::: Data under study

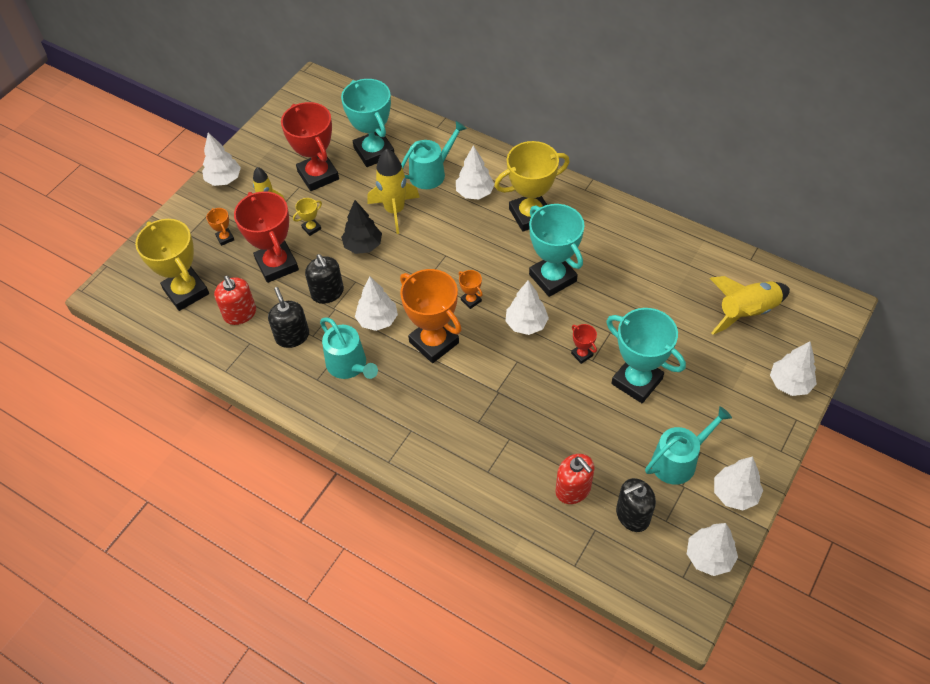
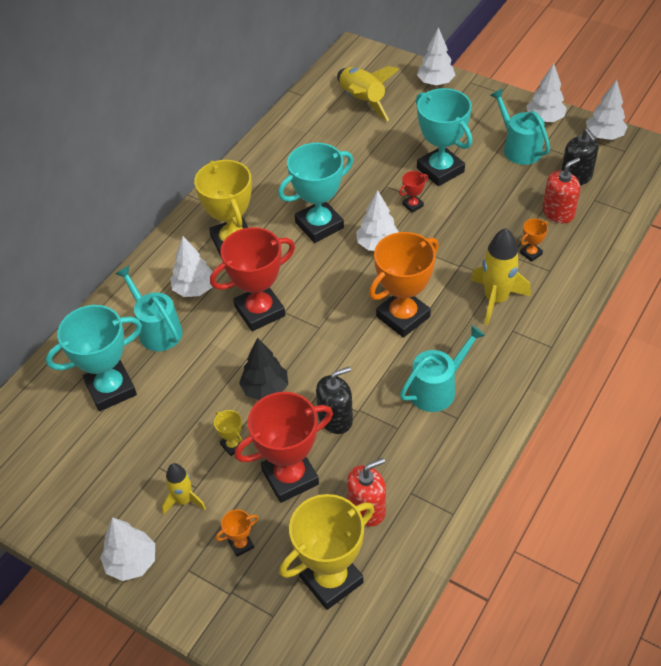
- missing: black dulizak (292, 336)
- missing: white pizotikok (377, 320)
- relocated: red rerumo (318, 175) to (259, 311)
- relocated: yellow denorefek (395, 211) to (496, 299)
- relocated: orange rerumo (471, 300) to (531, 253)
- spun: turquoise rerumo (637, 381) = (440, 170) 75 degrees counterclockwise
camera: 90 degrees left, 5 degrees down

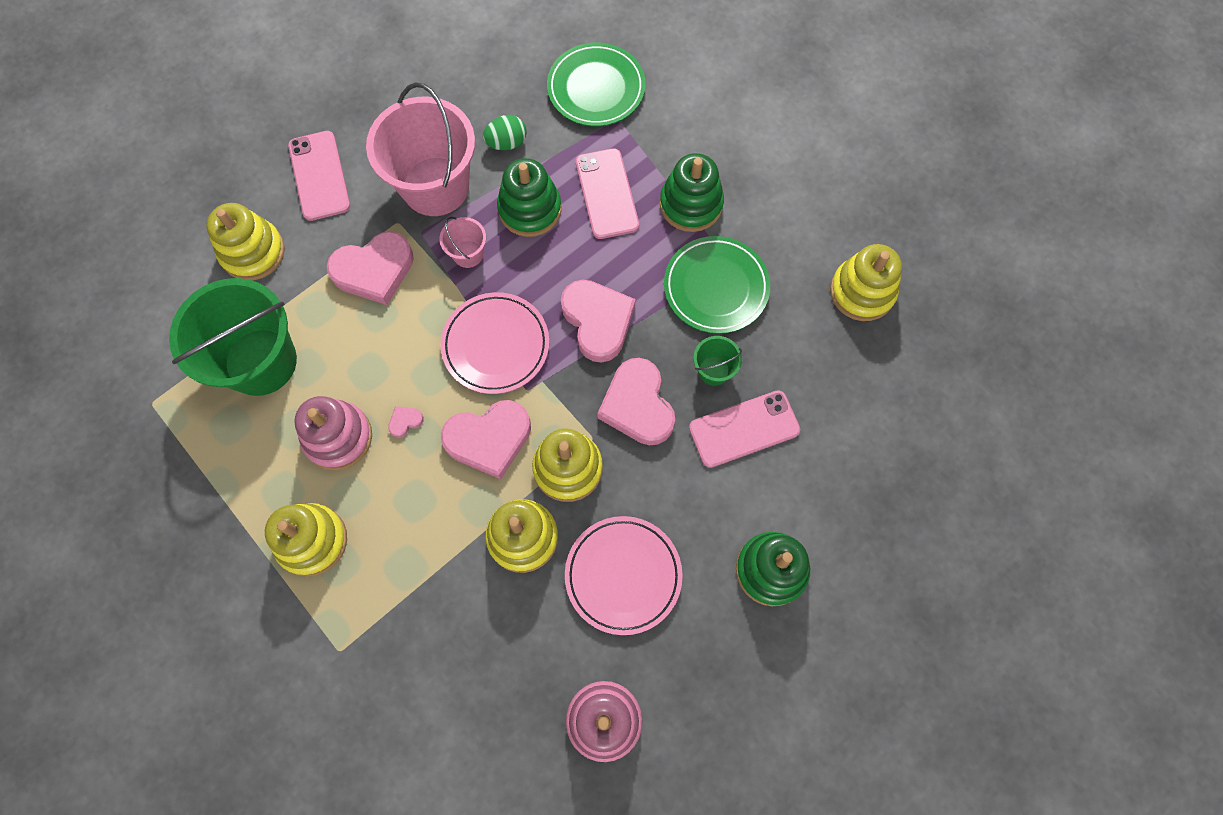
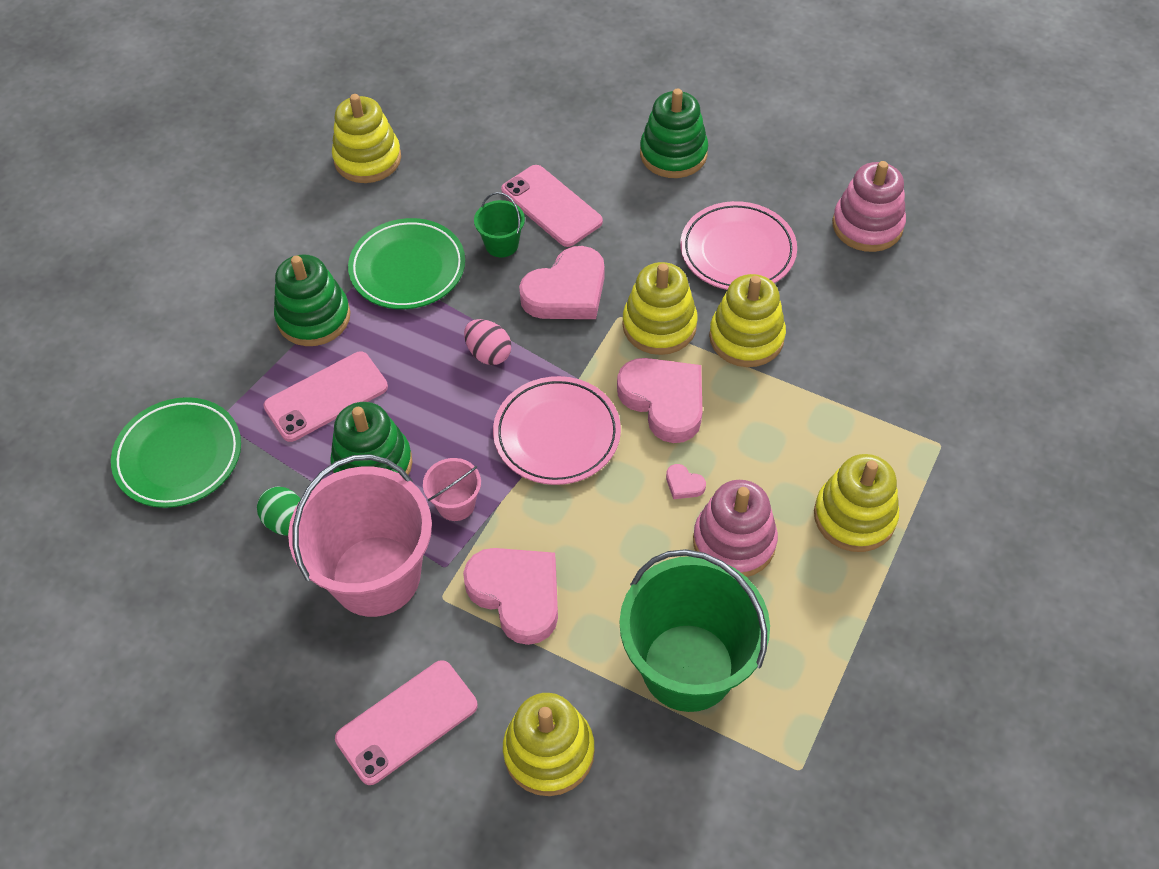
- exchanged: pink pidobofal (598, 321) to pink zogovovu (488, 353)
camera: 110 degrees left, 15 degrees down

::::::
::: Data under study

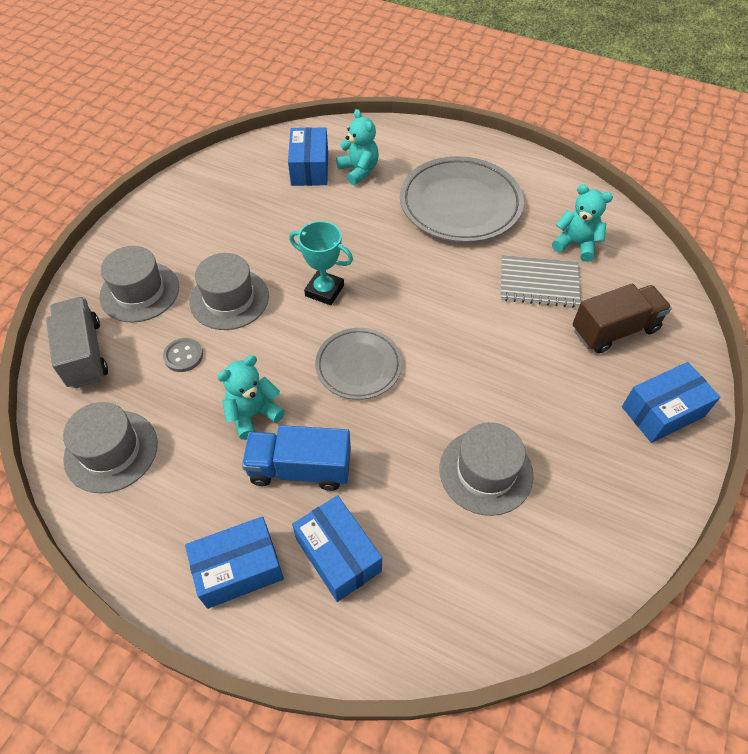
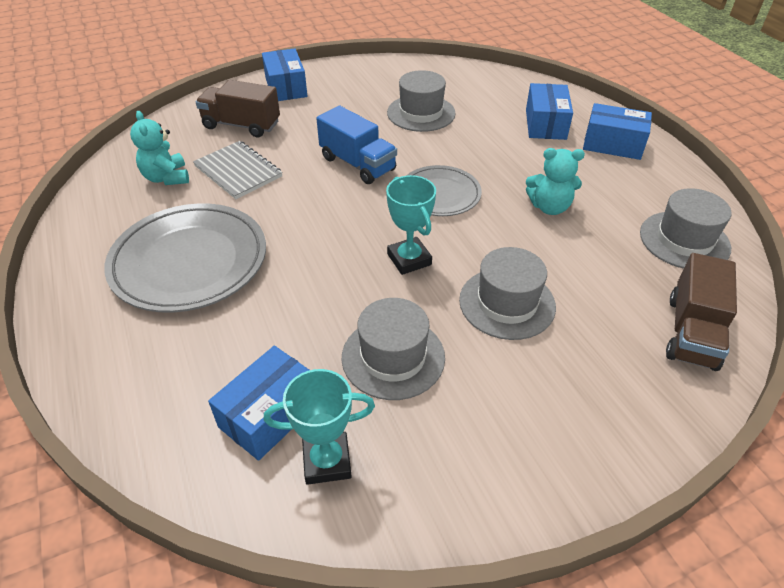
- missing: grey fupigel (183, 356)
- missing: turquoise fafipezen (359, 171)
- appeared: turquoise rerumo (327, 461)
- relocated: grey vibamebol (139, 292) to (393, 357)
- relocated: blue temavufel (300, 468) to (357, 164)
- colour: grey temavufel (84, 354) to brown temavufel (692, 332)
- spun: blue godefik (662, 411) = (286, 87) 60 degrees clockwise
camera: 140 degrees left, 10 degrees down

::::::
::: Data under study

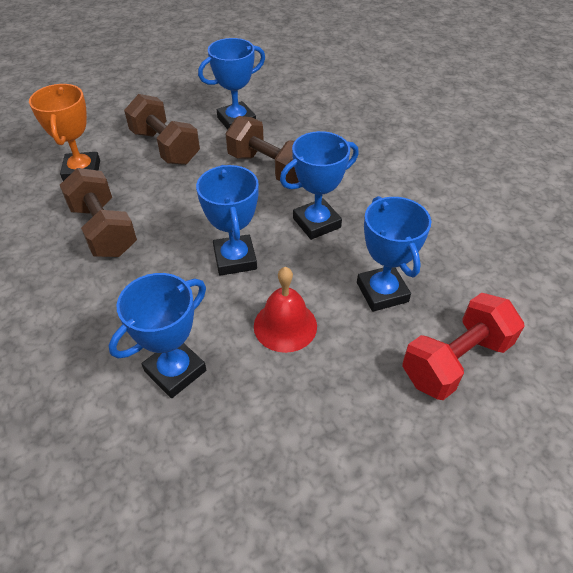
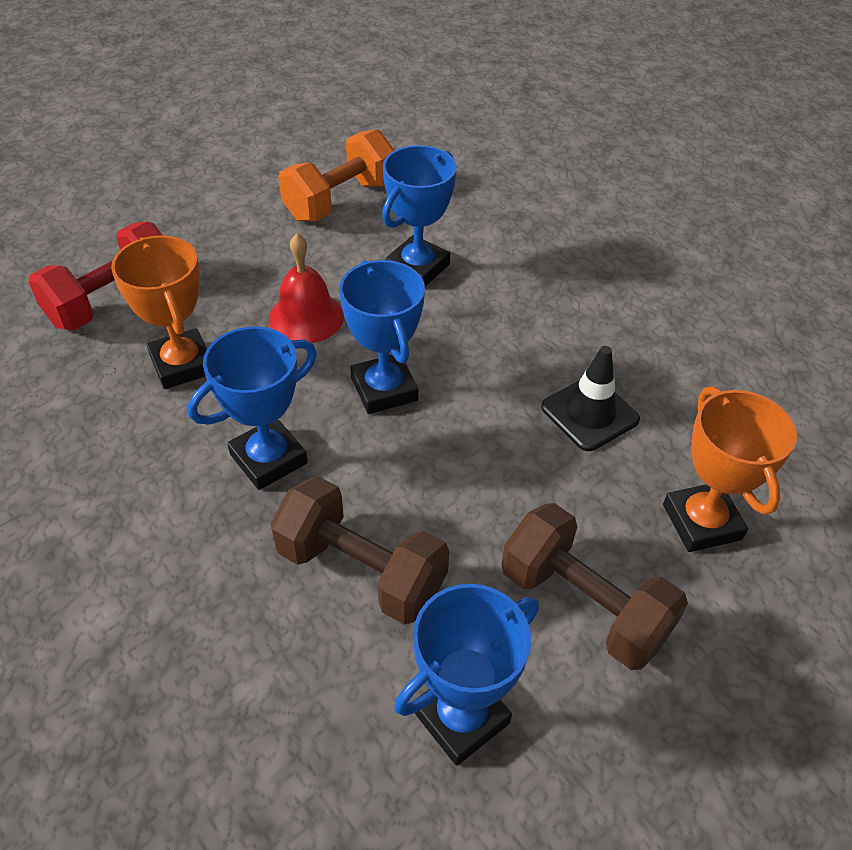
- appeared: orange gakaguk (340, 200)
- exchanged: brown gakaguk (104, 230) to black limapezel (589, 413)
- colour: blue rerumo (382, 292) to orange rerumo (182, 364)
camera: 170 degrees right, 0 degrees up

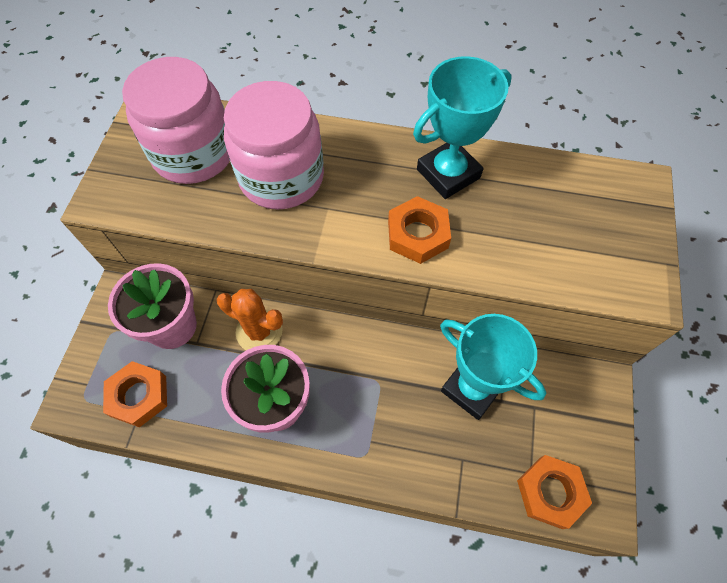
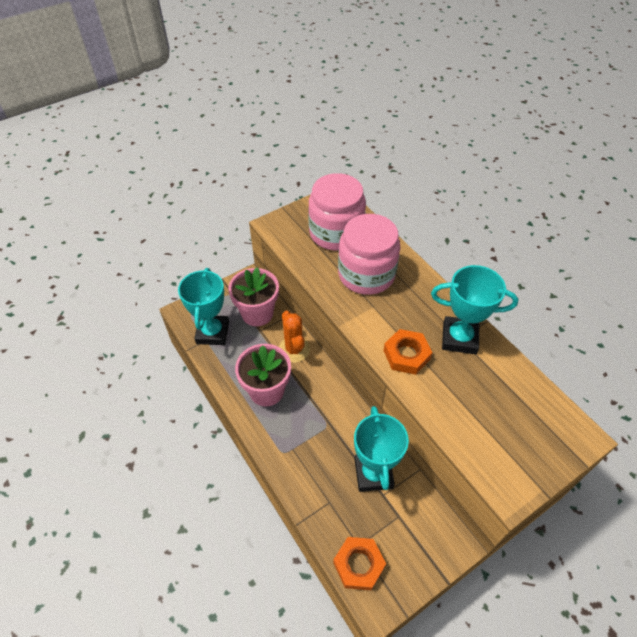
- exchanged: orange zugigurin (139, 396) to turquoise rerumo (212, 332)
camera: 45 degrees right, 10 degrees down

::::::

Problem statement -
Within the listing above, extract exactly the lines from the line with "- relocated: orange" to the line with "- spun: turquoise", the two named lines included, and no others.

Result of this exercise -
- relocated: orange rerumo (471, 300) to (531, 253)
- spun: turquoise rerumo (637, 381) = (440, 170) 75 degrees counterclockwise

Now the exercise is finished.